> **Task prompt**
Repeat every record exactly, but omit the images.
##### Records for the exercise
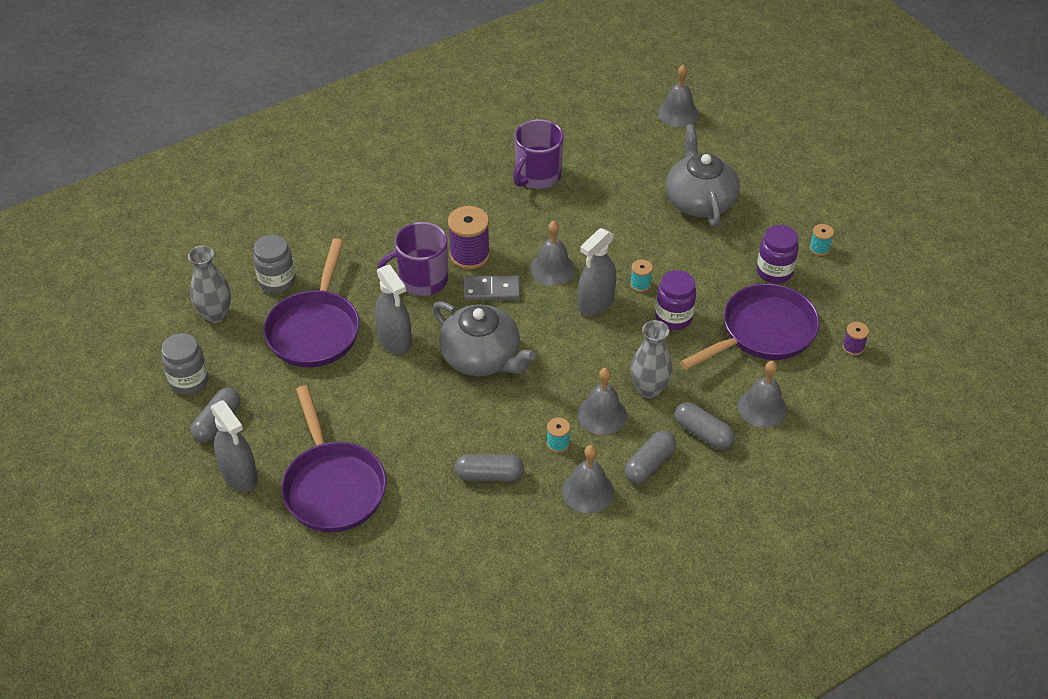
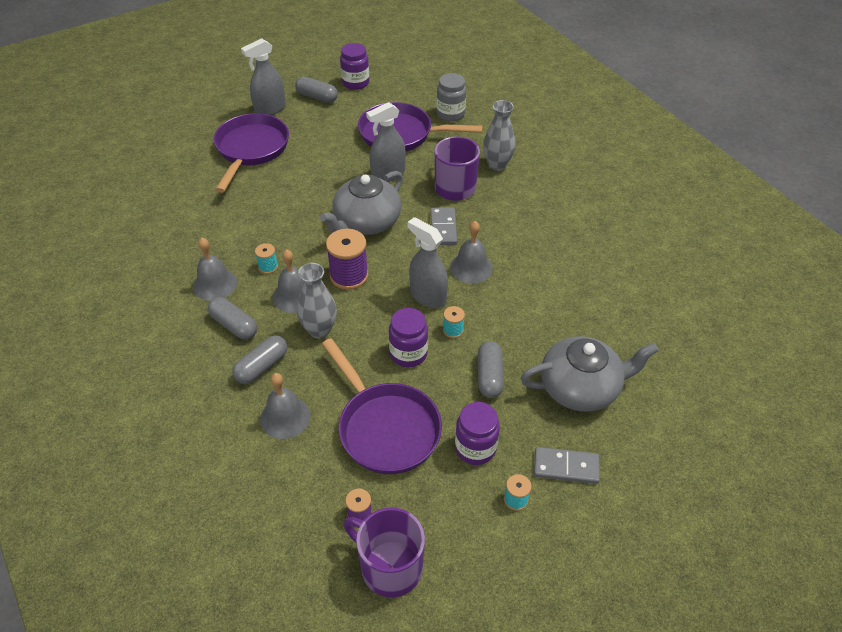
camera: 90 degrees right, 0 degrees up
(189, 381) = (355, 83): grey jar -> purple jar
(215, 314) = (417, 89): grey vase -> grey vase (497, 165)
(333, 486) = (251, 149): purple pan -> purple pan turned 120 degrees clockwise
(469, 255) = (485, 214): purple spool -> purple spool (349, 276)
(489, 475) = (244, 227): grey capsule -> grey capsule (489, 376)
(537, 176) = (596, 259): purple mug -> purple mug (390, 567)
(678, 113) = (726, 378): grey bell -> none
(783, 216) = (566, 467): none -> grey domino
##########
> **Task result**
camera: 90 degrees right, 0 degrees up
(189, 381) = (355, 83): grey jar -> purple jar
(215, 314) = (417, 89): grey vase -> grey vase (497, 165)
(333, 486) = (251, 149): purple pan -> purple pan turned 120 degrees clockwise
(469, 255) = (485, 214): purple spool -> purple spool (349, 276)
(489, 475) = (244, 227): grey capsule -> grey capsule (489, 376)
(537, 176) = (596, 259): purple mug -> purple mug (390, 567)
(678, 113) = (726, 378): grey bell -> none
(783, 216) = (566, 467): none -> grey domino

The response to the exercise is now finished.